Please reproduce exactly the lines that begin the listing below, up to and including the line where "camera: 20 degrees left, 0 degrees up" occurs.

* * * * * * * * *

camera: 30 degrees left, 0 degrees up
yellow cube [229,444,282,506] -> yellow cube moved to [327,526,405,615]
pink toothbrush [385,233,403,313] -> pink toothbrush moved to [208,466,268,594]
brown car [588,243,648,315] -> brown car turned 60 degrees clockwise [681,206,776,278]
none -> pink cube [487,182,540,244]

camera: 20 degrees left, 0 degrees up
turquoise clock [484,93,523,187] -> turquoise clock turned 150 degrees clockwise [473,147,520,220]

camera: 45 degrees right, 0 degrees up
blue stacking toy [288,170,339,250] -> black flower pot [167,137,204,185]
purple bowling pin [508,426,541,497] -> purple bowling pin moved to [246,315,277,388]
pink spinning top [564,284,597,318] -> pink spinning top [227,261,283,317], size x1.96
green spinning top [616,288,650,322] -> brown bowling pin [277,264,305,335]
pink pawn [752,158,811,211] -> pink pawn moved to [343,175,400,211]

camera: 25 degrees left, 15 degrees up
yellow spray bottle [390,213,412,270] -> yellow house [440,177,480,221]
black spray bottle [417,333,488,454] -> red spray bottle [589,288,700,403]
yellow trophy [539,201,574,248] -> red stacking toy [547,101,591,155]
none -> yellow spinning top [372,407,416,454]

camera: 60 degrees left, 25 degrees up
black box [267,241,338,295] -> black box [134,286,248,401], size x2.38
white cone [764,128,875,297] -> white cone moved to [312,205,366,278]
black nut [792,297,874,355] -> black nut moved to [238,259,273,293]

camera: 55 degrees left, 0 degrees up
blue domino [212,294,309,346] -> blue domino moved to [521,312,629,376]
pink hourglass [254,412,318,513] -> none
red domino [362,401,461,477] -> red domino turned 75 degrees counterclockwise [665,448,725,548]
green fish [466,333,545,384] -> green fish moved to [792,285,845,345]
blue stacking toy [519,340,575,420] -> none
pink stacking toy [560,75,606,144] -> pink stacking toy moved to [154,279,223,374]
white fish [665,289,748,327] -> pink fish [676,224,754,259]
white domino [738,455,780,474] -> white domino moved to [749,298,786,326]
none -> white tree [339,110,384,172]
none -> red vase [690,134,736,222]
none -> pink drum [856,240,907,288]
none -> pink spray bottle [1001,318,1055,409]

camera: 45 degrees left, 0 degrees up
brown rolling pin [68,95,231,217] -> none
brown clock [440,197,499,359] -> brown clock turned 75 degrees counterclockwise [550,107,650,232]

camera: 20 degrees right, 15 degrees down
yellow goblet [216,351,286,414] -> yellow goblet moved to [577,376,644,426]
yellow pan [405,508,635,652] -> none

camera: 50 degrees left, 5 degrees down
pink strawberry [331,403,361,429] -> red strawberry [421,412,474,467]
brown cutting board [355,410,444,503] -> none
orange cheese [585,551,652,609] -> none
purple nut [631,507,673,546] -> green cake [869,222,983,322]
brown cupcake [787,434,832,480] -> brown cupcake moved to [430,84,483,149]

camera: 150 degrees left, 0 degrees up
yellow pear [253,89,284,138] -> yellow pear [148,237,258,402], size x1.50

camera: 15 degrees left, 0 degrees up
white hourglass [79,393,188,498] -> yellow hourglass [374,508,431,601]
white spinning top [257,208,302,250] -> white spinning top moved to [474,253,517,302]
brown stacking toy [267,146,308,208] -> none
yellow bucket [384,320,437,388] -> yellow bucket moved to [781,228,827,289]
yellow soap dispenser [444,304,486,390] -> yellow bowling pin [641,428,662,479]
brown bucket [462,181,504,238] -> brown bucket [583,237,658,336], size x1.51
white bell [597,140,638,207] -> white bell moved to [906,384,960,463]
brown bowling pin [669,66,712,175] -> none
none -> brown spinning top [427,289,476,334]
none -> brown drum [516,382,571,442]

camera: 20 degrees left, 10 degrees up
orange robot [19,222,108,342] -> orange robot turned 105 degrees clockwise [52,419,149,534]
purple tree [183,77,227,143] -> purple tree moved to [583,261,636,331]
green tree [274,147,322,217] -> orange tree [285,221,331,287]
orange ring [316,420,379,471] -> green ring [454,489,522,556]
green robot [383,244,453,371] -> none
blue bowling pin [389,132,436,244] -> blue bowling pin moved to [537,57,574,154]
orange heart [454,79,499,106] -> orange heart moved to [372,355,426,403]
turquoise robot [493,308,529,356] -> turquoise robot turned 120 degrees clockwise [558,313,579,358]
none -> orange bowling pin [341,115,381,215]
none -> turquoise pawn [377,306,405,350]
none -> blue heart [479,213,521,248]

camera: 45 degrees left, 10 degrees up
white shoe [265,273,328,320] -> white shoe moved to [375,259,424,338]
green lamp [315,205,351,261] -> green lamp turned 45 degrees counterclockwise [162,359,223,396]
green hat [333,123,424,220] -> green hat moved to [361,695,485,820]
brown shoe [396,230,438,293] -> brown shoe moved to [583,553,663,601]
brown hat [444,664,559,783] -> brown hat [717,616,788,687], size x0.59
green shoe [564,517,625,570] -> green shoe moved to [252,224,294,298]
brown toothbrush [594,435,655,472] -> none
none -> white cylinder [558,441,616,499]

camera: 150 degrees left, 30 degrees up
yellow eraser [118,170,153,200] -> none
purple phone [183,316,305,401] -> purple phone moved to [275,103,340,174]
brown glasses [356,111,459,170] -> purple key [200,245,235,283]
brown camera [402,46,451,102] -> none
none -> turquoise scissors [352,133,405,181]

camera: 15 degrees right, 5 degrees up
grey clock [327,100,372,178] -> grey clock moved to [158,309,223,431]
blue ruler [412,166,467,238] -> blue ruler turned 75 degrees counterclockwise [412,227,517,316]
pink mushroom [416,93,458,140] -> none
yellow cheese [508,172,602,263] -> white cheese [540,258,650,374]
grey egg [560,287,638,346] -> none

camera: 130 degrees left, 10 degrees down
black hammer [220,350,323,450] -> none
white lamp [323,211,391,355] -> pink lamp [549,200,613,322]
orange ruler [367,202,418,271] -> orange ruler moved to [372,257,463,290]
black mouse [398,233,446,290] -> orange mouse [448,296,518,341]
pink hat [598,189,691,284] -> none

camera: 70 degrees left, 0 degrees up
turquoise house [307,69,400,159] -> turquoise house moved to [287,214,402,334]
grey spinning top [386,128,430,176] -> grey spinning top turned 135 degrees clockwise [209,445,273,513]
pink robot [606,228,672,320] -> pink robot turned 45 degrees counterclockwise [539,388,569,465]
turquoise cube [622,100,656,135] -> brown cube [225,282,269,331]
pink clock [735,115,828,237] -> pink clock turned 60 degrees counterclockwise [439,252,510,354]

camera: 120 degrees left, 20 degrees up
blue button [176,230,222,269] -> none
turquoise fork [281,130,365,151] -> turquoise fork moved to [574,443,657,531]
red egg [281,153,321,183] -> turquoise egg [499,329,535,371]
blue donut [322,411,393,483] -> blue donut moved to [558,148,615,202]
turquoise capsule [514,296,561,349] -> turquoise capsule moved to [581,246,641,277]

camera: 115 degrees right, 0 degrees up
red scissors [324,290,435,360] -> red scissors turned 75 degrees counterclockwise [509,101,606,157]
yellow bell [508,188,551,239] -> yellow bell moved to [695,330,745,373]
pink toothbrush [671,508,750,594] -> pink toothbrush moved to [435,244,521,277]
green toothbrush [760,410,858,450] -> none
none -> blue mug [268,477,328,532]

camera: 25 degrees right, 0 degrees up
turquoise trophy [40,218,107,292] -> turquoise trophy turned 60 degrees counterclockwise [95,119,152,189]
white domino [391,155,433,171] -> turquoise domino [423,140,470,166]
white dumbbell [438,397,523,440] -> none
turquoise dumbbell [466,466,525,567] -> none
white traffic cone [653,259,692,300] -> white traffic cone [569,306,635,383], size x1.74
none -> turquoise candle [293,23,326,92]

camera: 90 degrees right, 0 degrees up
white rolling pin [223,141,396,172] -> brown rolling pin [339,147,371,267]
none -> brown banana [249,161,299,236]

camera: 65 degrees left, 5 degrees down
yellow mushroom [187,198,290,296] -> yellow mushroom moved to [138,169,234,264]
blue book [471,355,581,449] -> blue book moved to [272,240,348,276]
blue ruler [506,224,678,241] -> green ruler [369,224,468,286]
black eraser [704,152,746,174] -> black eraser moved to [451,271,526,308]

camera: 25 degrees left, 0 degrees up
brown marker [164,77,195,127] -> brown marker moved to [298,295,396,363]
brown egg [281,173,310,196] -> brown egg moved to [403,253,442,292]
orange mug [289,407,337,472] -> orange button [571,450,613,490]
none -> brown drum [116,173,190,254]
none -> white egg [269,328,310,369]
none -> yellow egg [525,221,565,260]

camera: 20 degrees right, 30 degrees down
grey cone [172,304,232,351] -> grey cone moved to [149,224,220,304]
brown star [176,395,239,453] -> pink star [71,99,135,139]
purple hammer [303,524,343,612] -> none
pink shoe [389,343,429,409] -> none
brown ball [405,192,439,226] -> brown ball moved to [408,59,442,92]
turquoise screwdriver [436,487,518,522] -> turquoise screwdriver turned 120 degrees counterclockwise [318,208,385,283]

* * * * * * * * *

EXPECTED ANSWER ->
camera: 30 degrees left, 0 degrees up
yellow cube [229,444,282,506] -> yellow cube moved to [327,526,405,615]
pink toothbrush [385,233,403,313] -> pink toothbrush moved to [208,466,268,594]
brown car [588,243,648,315] -> brown car turned 60 degrees clockwise [681,206,776,278]
none -> pink cube [487,182,540,244]

camera: 20 degrees left, 0 degrees up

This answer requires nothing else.